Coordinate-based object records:
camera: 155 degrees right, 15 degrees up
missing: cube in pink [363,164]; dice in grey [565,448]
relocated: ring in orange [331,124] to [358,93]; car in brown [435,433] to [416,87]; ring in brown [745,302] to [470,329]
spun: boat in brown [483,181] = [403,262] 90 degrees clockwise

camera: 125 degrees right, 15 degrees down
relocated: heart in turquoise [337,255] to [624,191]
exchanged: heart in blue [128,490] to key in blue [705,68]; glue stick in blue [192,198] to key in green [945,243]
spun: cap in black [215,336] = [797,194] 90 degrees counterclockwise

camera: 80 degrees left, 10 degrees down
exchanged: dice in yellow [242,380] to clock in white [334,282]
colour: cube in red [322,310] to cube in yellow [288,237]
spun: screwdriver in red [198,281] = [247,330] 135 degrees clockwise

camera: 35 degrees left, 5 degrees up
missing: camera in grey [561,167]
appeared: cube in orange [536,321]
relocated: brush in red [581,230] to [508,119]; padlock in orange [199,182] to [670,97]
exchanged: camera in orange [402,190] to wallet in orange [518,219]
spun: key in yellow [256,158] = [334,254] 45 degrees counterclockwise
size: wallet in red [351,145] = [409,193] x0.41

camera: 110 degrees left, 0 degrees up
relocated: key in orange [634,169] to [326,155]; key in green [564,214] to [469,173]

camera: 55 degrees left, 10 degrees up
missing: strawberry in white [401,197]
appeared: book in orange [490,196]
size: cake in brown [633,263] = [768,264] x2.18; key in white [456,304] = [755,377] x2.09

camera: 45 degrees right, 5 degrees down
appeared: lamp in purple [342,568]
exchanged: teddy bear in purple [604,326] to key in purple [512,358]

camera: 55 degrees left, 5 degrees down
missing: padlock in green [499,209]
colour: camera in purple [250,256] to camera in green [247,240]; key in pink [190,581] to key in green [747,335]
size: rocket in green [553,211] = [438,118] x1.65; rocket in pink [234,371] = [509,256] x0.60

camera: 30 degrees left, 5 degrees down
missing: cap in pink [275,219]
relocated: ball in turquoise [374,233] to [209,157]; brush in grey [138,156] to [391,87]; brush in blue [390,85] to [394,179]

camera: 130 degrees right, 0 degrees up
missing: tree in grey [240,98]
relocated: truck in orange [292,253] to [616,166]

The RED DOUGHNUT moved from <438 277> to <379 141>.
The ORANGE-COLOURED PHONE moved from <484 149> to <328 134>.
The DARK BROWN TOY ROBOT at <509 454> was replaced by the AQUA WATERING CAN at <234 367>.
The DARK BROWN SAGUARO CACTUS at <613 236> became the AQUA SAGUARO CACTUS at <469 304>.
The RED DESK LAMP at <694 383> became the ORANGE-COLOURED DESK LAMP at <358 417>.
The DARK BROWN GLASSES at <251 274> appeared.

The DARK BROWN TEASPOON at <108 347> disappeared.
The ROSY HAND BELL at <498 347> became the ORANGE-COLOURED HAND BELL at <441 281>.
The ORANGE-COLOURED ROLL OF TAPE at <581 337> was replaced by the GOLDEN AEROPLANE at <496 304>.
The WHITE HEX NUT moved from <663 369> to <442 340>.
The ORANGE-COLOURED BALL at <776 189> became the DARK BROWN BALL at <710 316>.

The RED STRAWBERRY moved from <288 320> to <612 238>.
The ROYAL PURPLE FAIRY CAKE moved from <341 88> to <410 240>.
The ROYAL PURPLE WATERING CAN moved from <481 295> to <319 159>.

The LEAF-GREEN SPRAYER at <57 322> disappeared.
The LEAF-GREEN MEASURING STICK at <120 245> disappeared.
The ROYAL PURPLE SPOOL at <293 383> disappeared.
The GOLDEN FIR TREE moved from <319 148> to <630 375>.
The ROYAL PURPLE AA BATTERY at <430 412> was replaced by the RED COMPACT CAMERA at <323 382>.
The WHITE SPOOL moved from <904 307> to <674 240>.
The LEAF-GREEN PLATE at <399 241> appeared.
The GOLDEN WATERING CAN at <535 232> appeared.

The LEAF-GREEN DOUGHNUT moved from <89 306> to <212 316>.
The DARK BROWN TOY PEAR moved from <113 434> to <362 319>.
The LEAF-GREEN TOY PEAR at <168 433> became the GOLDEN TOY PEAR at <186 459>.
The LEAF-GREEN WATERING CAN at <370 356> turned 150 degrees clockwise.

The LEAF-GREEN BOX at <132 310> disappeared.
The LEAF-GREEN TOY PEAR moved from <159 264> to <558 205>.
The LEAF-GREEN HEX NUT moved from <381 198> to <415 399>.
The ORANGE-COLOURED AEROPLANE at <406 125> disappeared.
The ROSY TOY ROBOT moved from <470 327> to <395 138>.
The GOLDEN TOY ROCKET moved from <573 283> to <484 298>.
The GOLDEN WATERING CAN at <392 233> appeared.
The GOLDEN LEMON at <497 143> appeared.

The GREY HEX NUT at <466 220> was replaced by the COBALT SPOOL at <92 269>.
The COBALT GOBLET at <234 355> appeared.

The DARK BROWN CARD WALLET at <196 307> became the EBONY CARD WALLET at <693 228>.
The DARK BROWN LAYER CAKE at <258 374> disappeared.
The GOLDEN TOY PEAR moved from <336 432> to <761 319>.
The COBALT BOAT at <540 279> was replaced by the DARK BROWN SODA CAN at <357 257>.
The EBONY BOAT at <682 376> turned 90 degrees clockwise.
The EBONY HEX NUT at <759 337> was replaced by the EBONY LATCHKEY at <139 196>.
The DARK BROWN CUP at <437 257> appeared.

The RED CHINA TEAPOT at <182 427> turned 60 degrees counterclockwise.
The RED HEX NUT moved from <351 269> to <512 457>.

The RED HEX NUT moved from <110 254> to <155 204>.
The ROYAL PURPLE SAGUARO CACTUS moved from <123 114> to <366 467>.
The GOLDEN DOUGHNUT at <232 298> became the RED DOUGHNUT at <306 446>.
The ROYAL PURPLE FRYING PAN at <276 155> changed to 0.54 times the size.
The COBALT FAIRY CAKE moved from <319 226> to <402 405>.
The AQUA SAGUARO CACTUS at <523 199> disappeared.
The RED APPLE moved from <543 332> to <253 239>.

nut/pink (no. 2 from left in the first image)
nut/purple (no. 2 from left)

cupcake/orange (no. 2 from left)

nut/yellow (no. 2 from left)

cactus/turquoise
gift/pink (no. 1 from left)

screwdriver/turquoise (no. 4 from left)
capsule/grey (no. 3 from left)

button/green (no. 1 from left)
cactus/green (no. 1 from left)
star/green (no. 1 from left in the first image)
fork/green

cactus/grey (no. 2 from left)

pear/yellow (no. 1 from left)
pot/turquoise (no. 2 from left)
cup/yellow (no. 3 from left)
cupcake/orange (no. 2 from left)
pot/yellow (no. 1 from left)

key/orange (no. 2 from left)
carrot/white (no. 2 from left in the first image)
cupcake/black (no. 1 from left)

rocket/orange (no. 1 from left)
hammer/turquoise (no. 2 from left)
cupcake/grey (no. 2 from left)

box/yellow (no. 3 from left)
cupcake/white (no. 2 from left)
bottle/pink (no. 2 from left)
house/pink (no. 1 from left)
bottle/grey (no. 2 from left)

§ **Task**
Retype the first line of the entries and every line after it, please, through the line that contains "relocated: ring in". Add nothing.

§ **Solution for this task**
camera: 155 degrees right, 15 degrees up
missing: cube in pink [363,164]; dice in grey [565,448]
relocated: ring in orange [331,124] to [358,93]; car in brown [435,433] to [416,87]; ring in brown [745,302] to [470,329]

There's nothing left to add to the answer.